*Work item*. All of the data is to be written out again exactly, without the pictures.

*Stored data*.
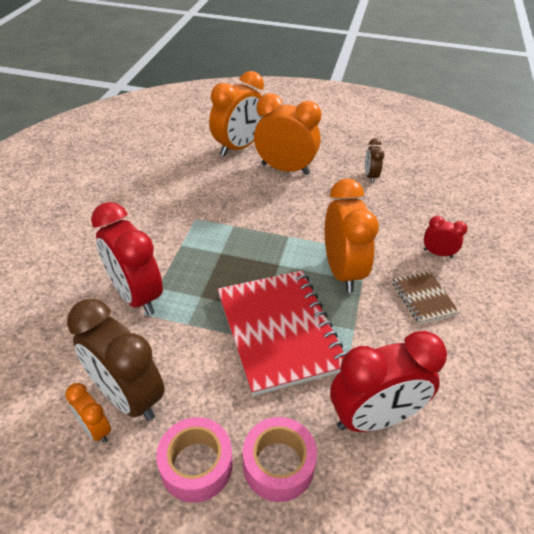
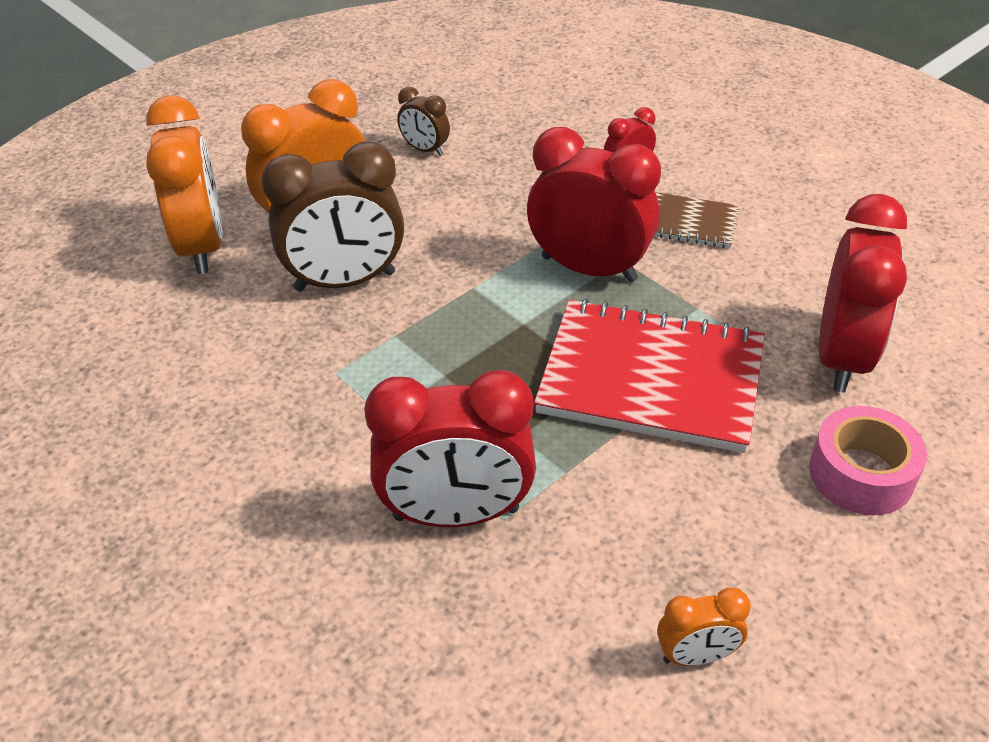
camera: 55 degrees left, 0 degrees up
(128, 396) = (659, 595): brown clock -> brown clock (345, 281)
(196, 465) = (820, 557): pink tape -> none
(342, 271) = (589, 269): orange clock -> red clock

*Your response*.
camera: 55 degrees left, 0 degrees up
(128, 396) = (659, 595): brown clock -> brown clock (345, 281)
(196, 465) = (820, 557): pink tape -> none
(342, 271) = (589, 269): orange clock -> red clock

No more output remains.